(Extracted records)
Content starts

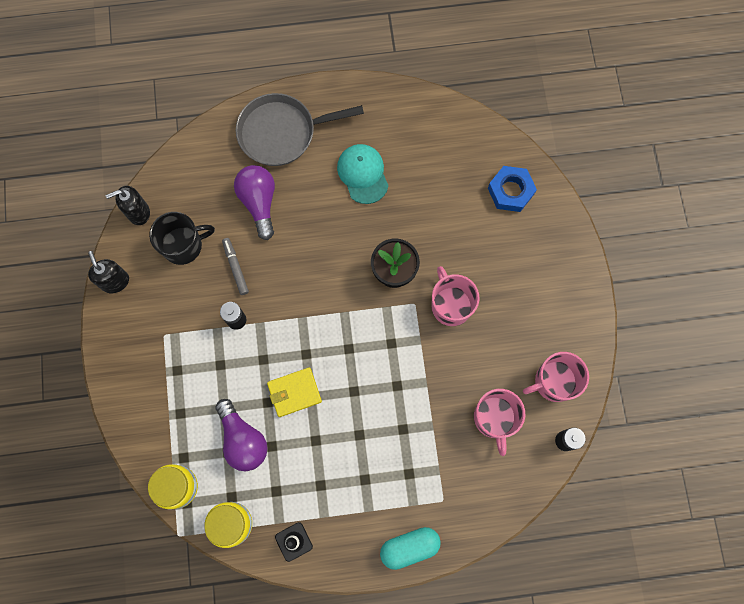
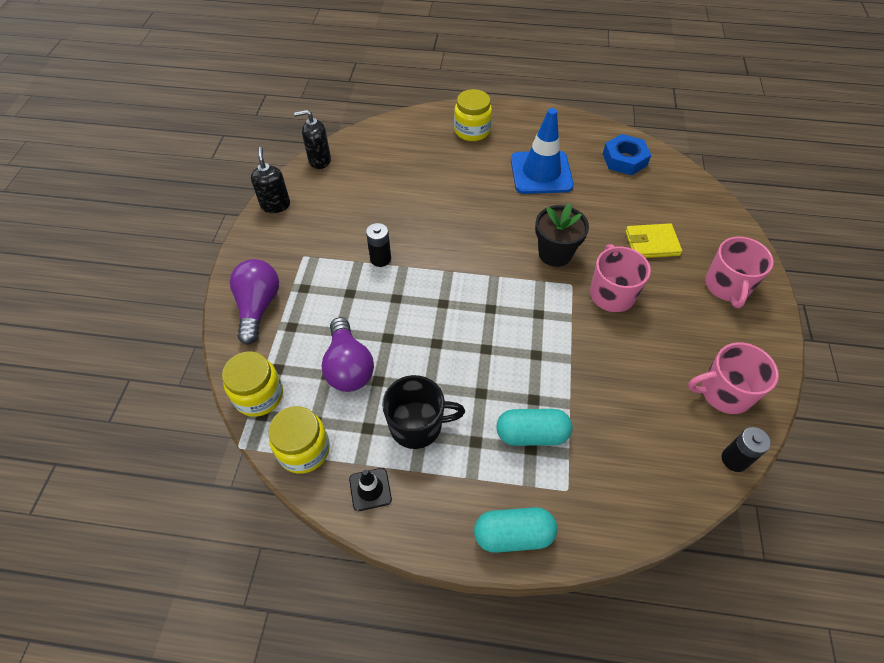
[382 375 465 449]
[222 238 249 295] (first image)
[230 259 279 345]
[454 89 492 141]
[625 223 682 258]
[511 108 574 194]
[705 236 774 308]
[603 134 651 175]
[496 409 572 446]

Content ends

**ABOUT THIS EXERCISE:** Print every record exactly without the images.

**ANSWER:**
[382 375 465 449]
[222 238 249 295] (first image)
[230 259 279 345]
[454 89 492 141]
[625 223 682 258]
[511 108 574 194]
[705 236 774 308]
[603 134 651 175]
[496 409 572 446]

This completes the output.